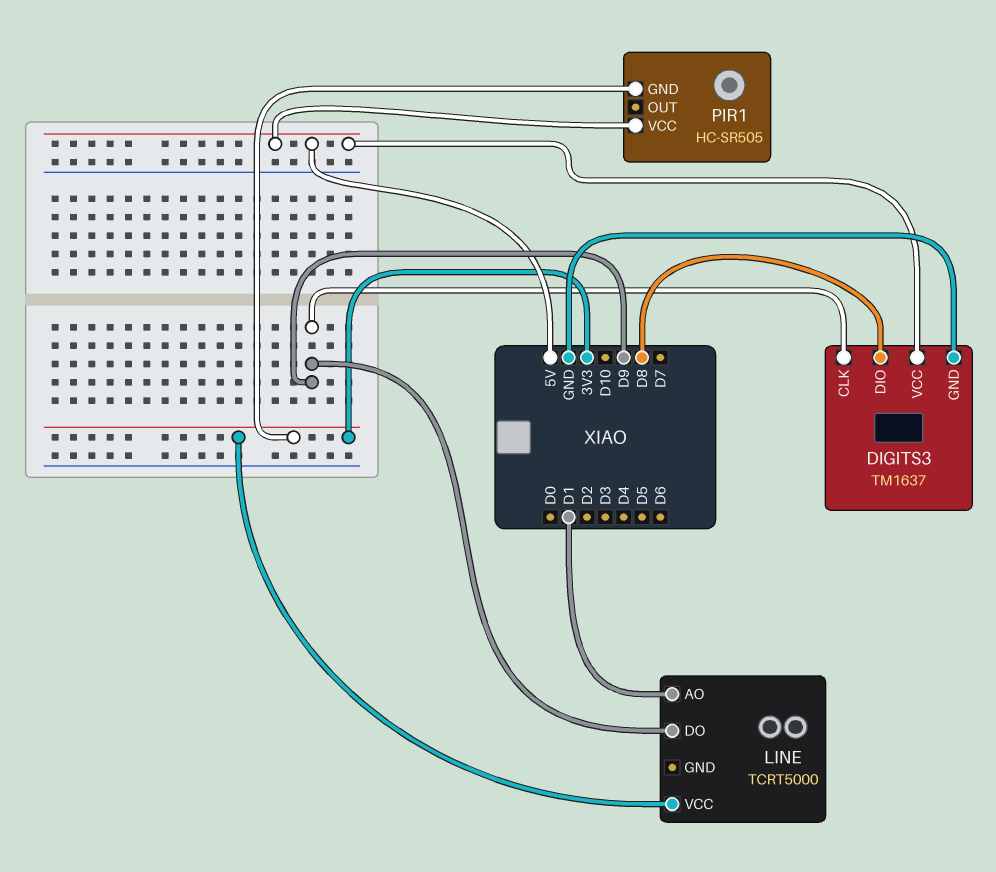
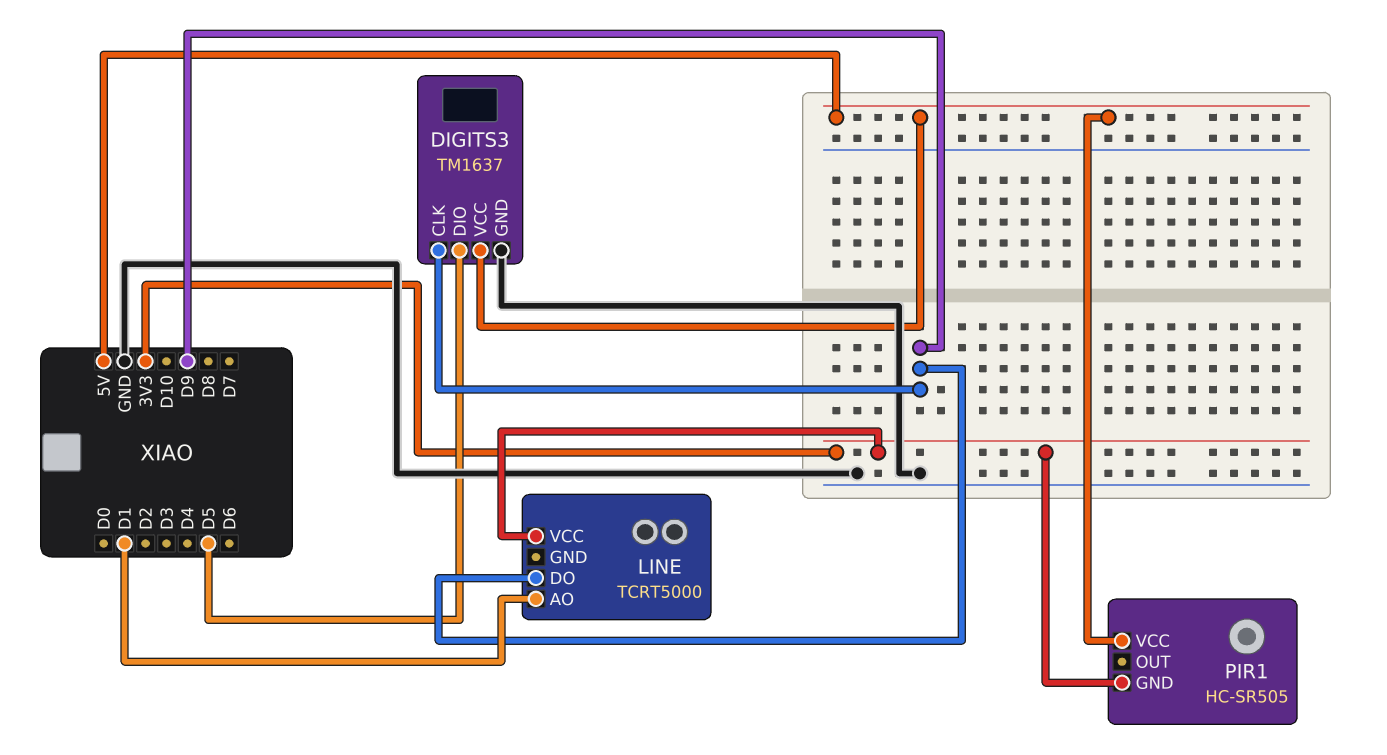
DIGITS3 pin DIO: D8 -> D5

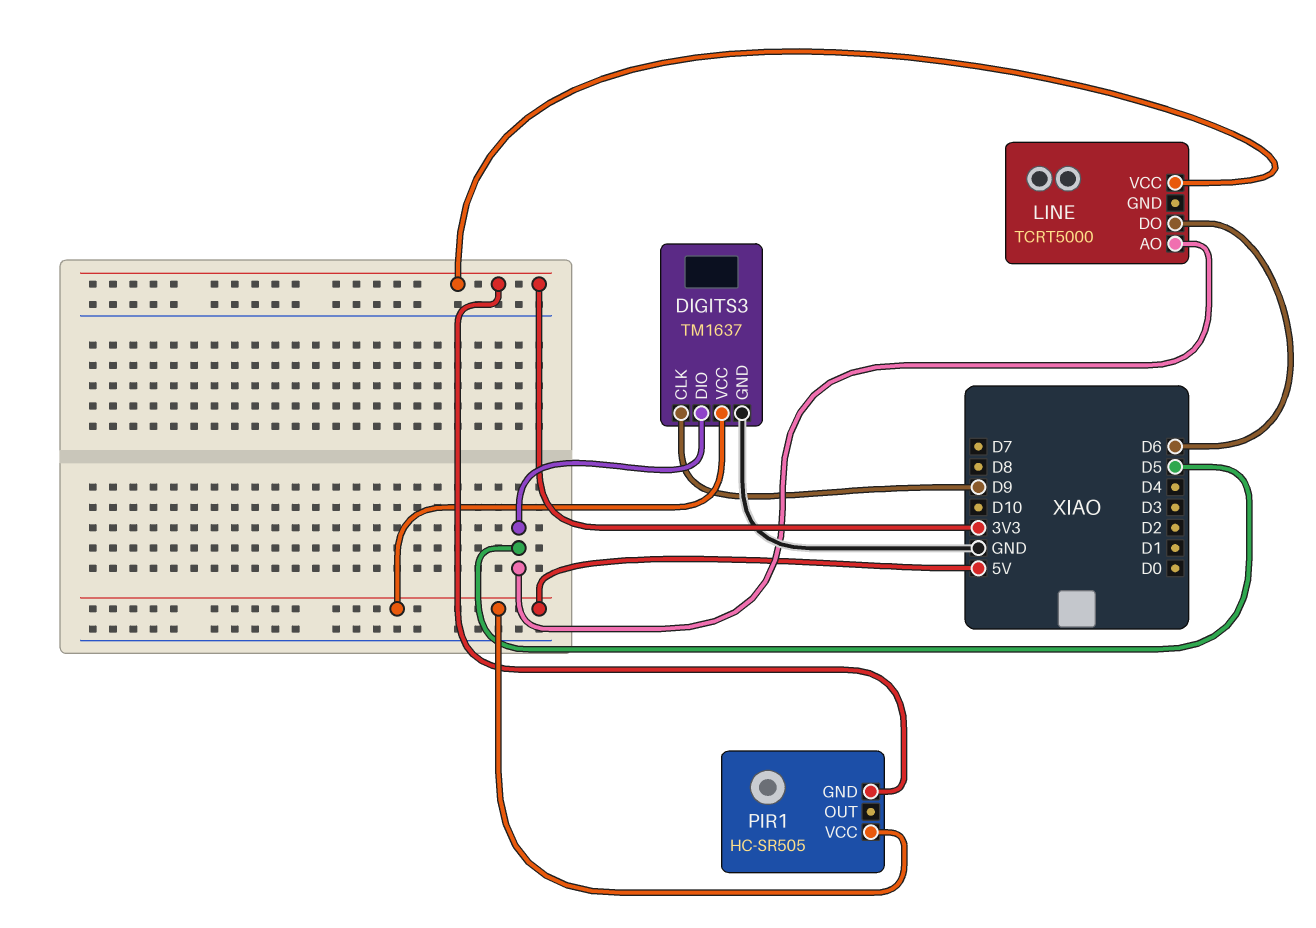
LINE pin AO: D1 -> D5
LINE pin DO: D9 -> D6

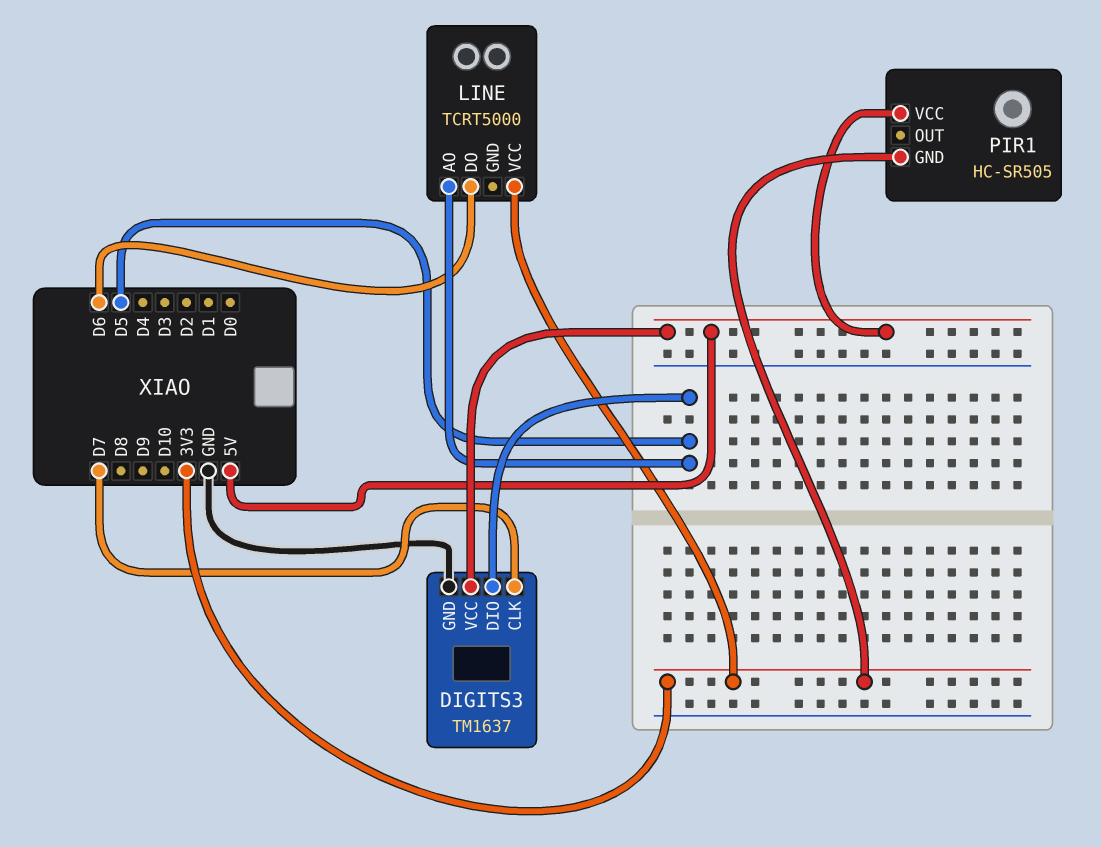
DIGITS3 pin CLK: D9 -> D7

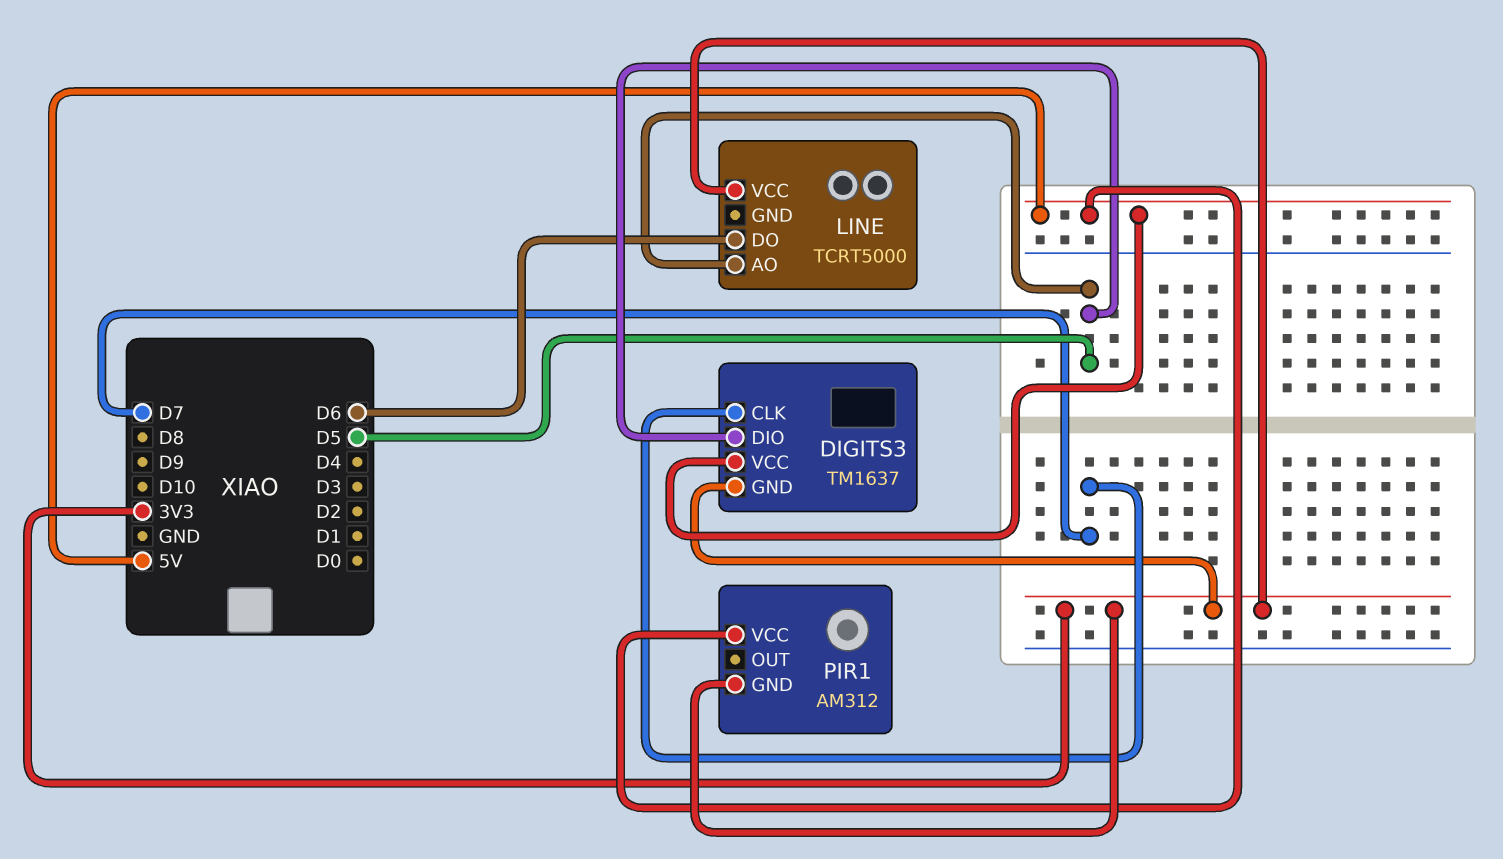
DIGITS3 pin GND: GND -> 3V3
PIR1: HC-SR505 -> AM312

::::::::

_Work order_
The entire listing above is to be copied exactly, with all pictures omitted.

_Result of this task_
DIGITS3 pin DIO: D8 -> D5

LINE pin AO: D1 -> D5
LINE pin DO: D9 -> D6

DIGITS3 pin CLK: D9 -> D7

DIGITS3 pin GND: GND -> 3V3
PIR1: HC-SR505 -> AM312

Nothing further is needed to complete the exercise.